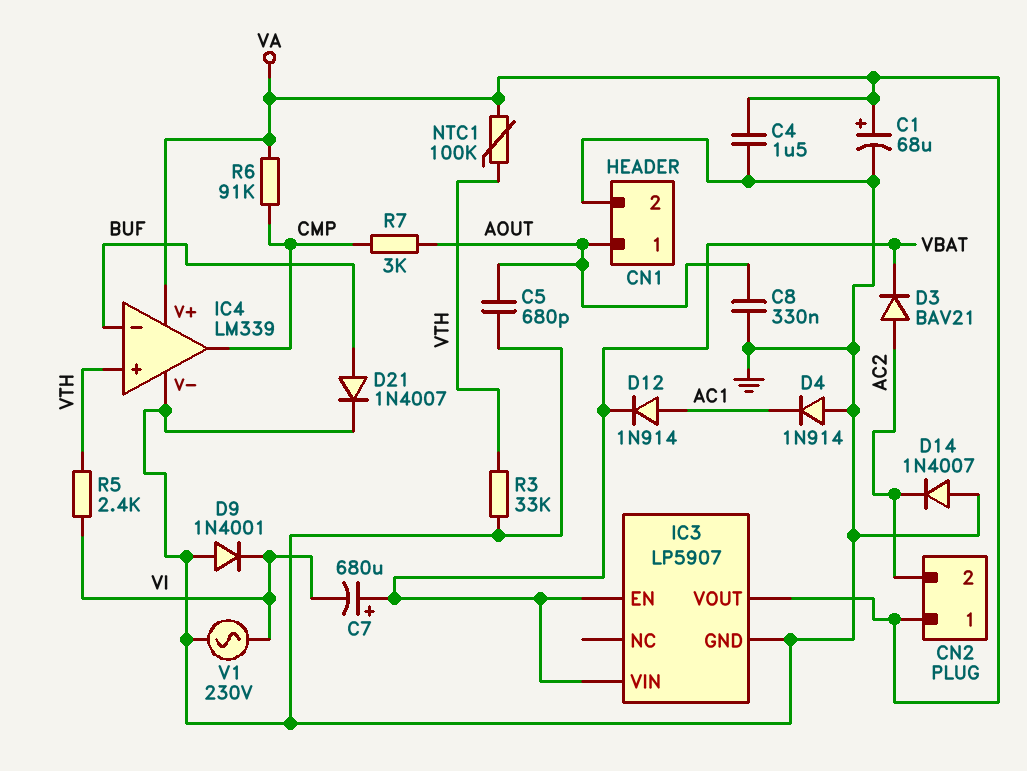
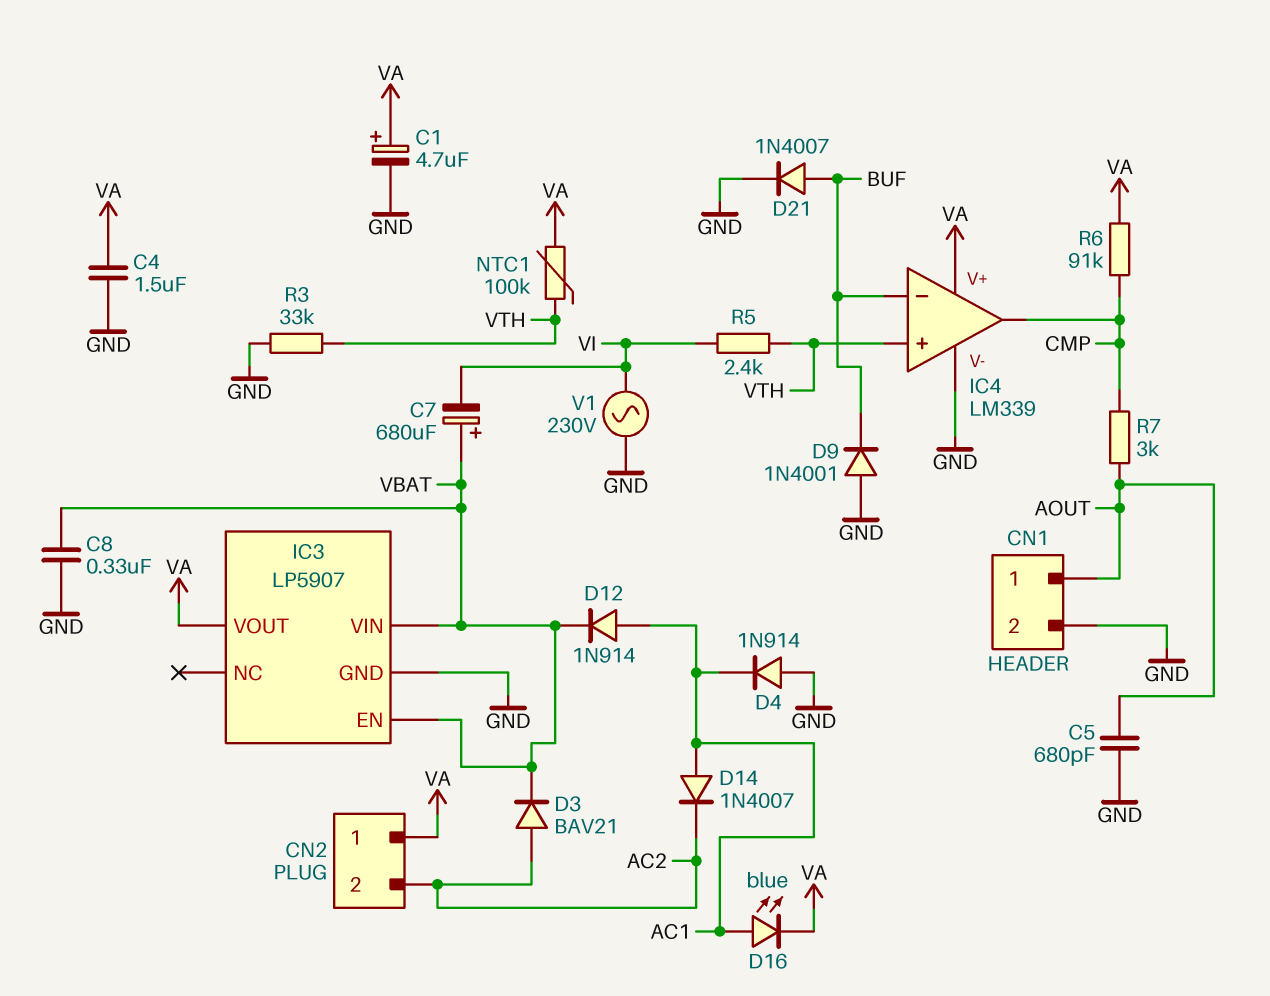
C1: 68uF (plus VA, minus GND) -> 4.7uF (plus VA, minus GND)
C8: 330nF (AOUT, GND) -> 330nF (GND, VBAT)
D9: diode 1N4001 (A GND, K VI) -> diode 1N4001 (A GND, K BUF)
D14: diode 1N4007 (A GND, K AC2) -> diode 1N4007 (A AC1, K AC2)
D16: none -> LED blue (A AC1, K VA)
--
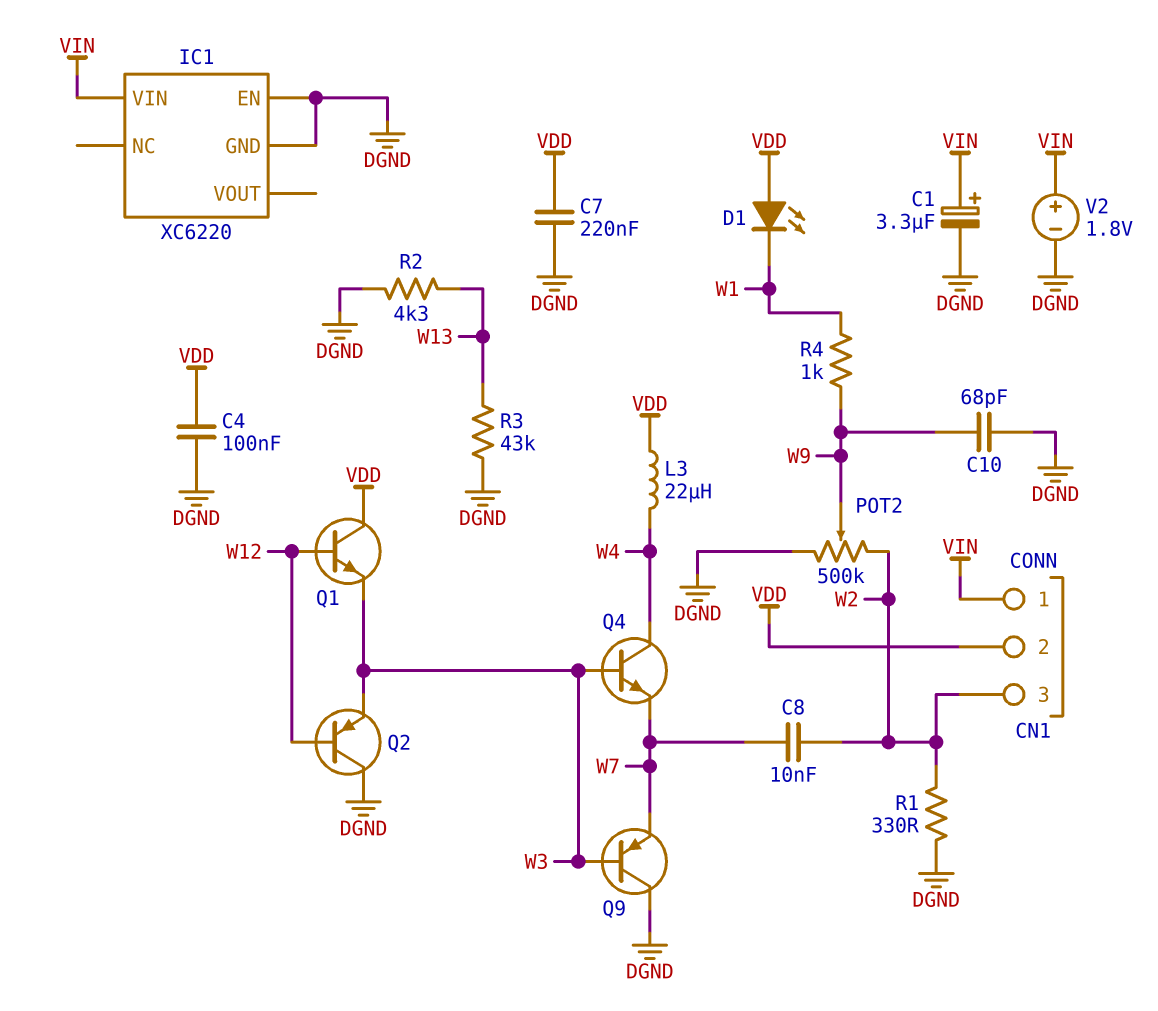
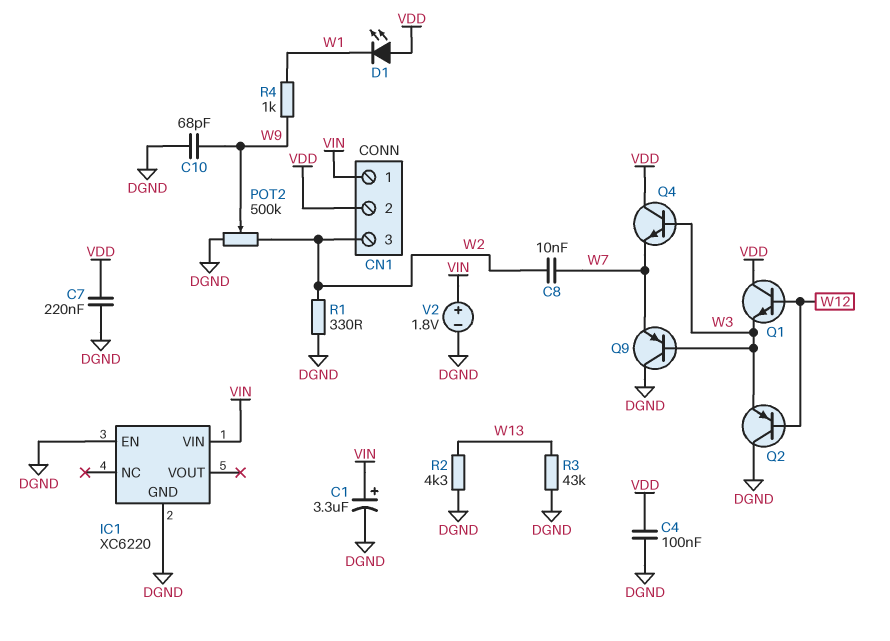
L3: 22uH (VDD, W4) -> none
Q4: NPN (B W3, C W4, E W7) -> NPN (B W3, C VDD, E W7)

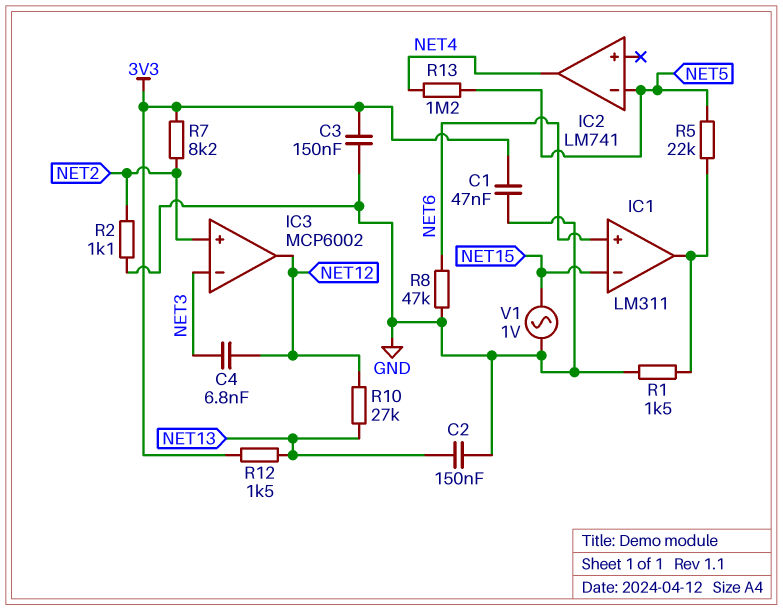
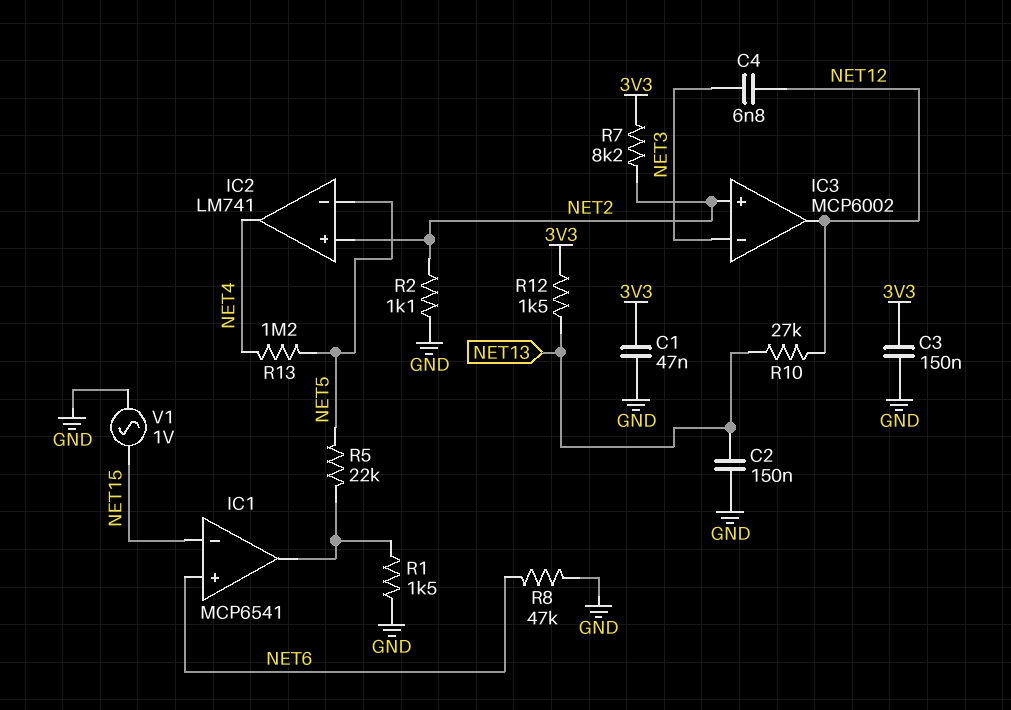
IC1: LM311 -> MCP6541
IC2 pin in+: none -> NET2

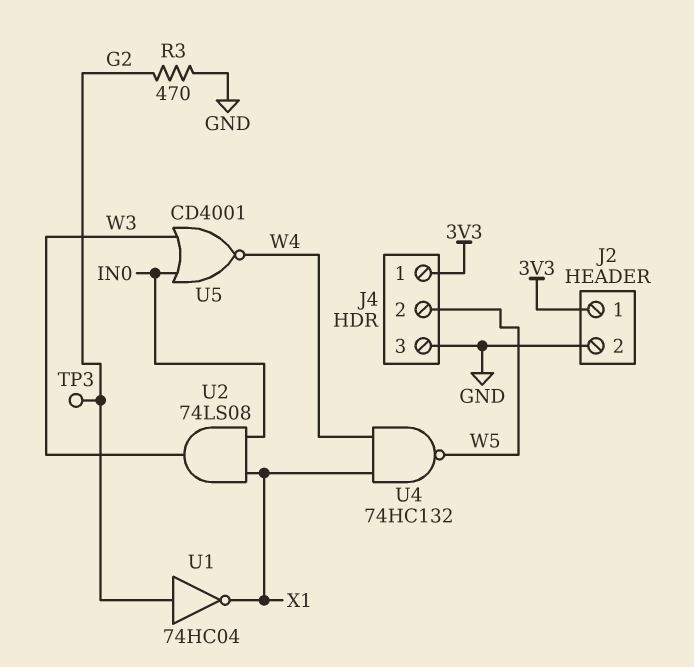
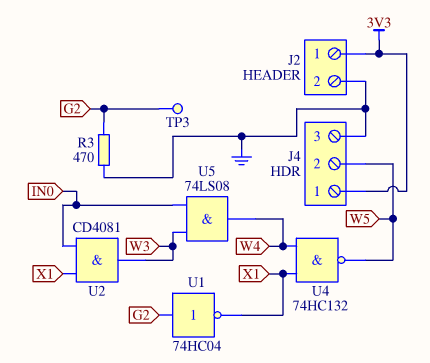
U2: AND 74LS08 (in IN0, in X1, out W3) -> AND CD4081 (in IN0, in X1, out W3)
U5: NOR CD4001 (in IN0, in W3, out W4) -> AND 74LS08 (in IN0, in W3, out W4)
--
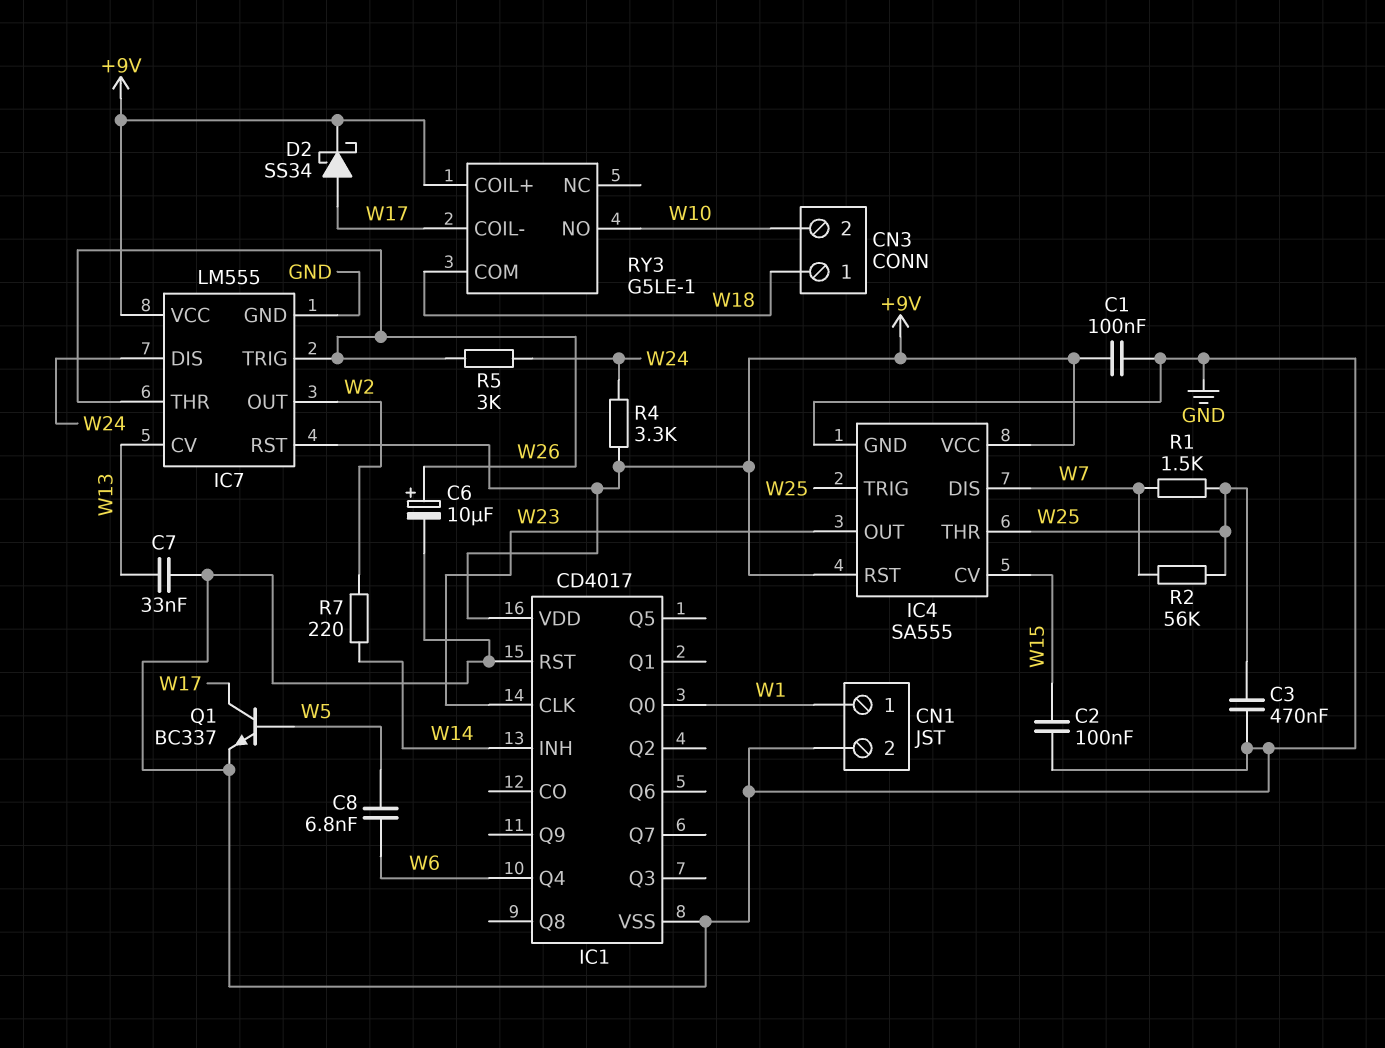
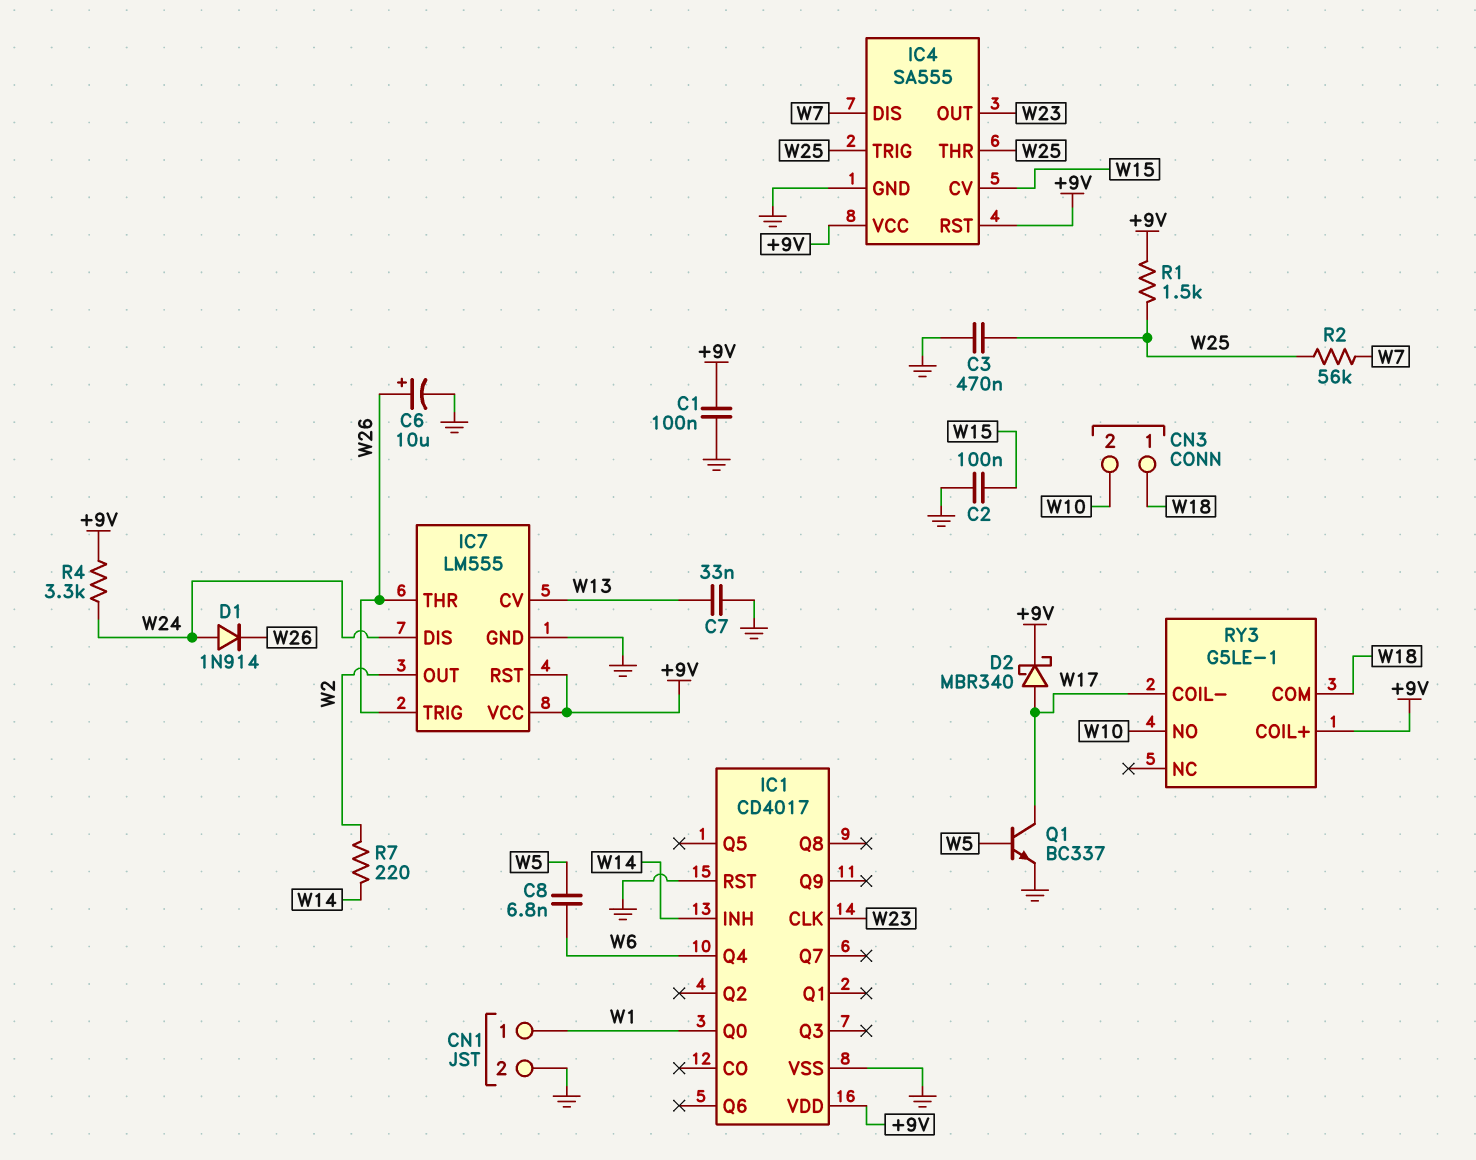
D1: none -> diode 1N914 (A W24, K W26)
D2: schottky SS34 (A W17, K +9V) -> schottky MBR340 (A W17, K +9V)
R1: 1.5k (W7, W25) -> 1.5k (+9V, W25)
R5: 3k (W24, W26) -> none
--
● **Activity**: An exact copy of the lines above, from the one containing "C1: 68uF (plus" through the one containing "D16: none -> LED blue (A AC1, K VA)", is the whole of the answer.

● **Answer to this exercise**:
C1: 68uF (plus VA, minus GND) -> 4.7uF (plus VA, minus GND)
C8: 330nF (AOUT, GND) -> 330nF (GND, VBAT)
D9: diode 1N4001 (A GND, K VI) -> diode 1N4001 (A GND, K BUF)
D14: diode 1N4007 (A GND, K AC2) -> diode 1N4007 (A AC1, K AC2)
D16: none -> LED blue (A AC1, K VA)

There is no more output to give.